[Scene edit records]

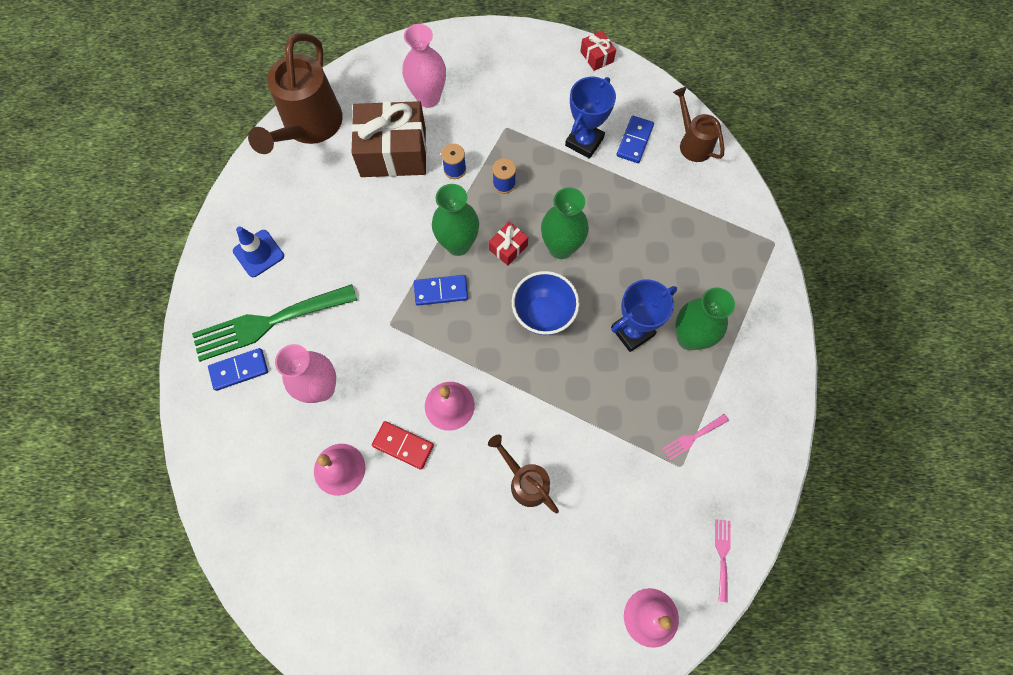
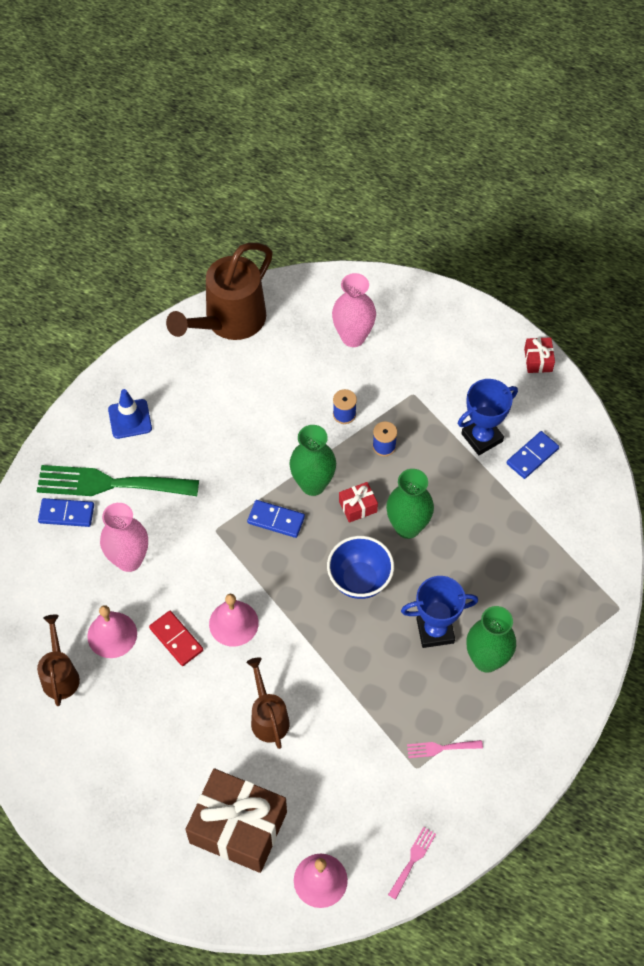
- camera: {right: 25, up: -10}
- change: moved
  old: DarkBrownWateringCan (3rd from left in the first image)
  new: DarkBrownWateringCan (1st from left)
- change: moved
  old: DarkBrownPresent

● **Your instructions**
Please find every line in the records that contains the word "from", and copy it out.

● **Result for this task**
  old: DarkBrownWateringCan (3rd from left in the first image)
  new: DarkBrownWateringCan (1st from left)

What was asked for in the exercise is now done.